(GOAL OF THE EXERCISE): Transcribe only the last portion of the material: exactly the lines from the one with "IC4: LM393 -> LM339" through the end, inclusive.

(SUPPLIED ENTRIES):
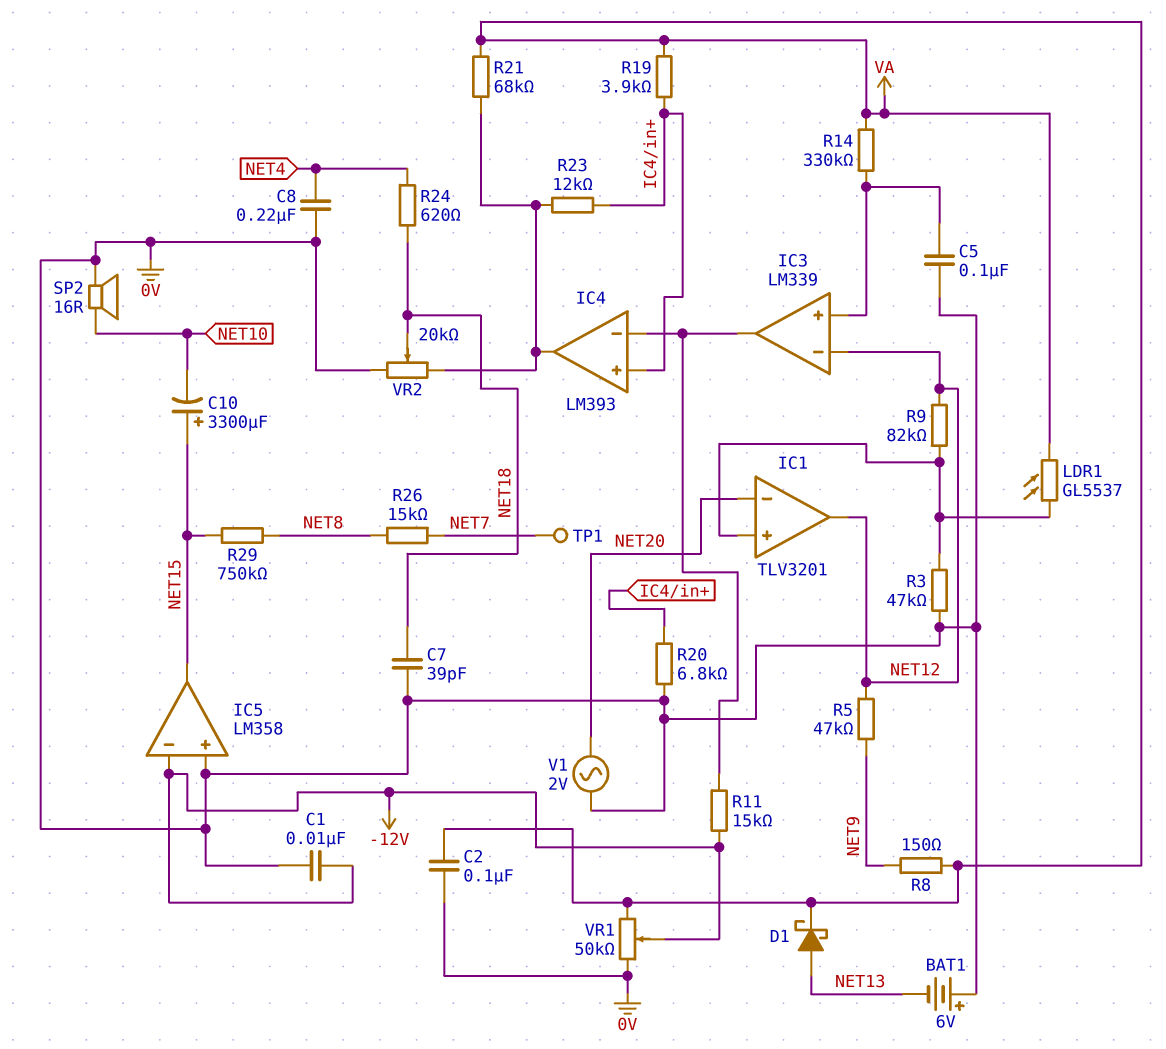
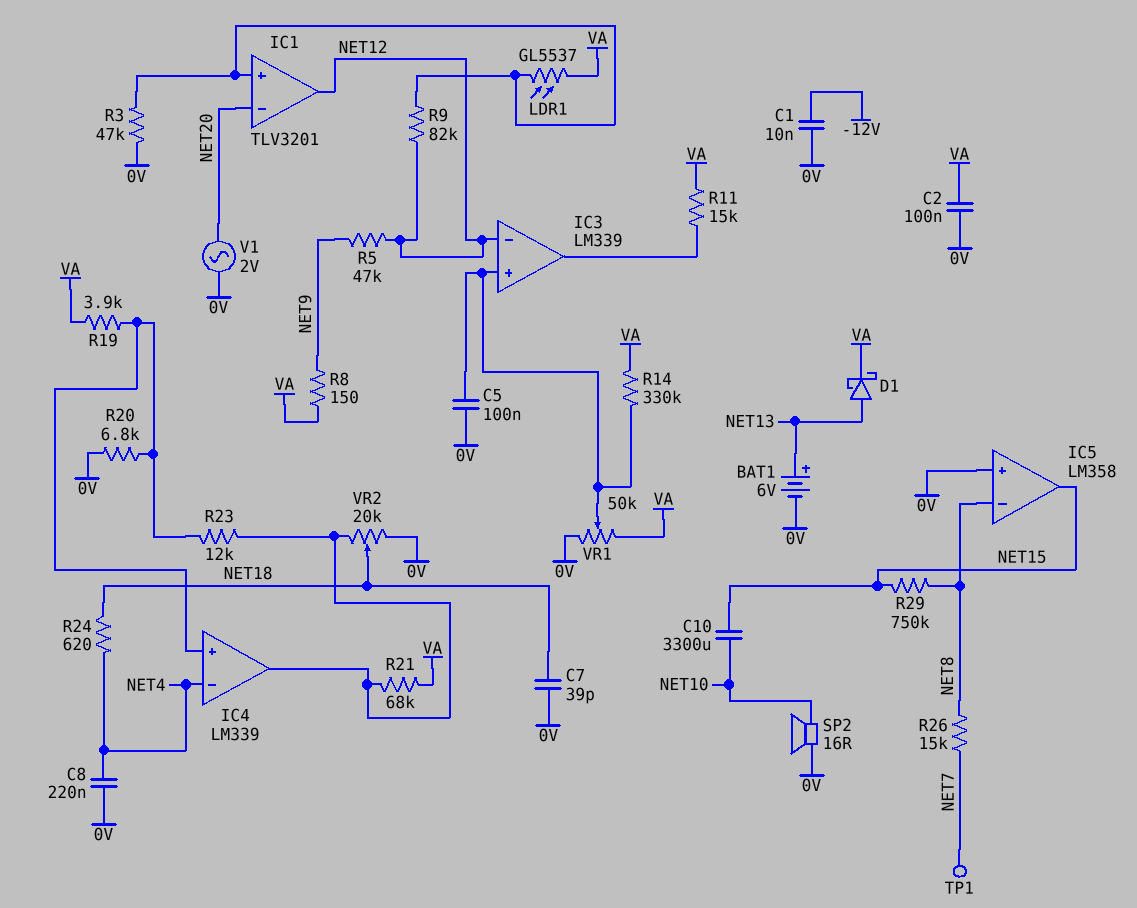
BAT1: 6V (plus 0V, minus NET13) -> 6V (plus NET13, minus 0V)
C10: 3300uF (plus NET15, minus NET10) -> 3300uF (NET10, NET15)
IC4: LM393 -> LM339
IC4 pin in-: IC3/out -> NET4
IC5 pin in-: -12V -> NET8
R11: 15k (-12V, IC3/out) -> 15k (IC3/out, VA)
VR1: 50k (0V, VA, wiper -12V) -> 50k (0V, VA, wiper IC3/in+)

(REPLY):
IC4: LM393 -> LM339
IC4 pin in-: IC3/out -> NET4
IC5 pin in-: -12V -> NET8
R11: 15k (-12V, IC3/out) -> 15k (IC3/out, VA)
VR1: 50k (0V, VA, wiper -12V) -> 50k (0V, VA, wiper IC3/in+)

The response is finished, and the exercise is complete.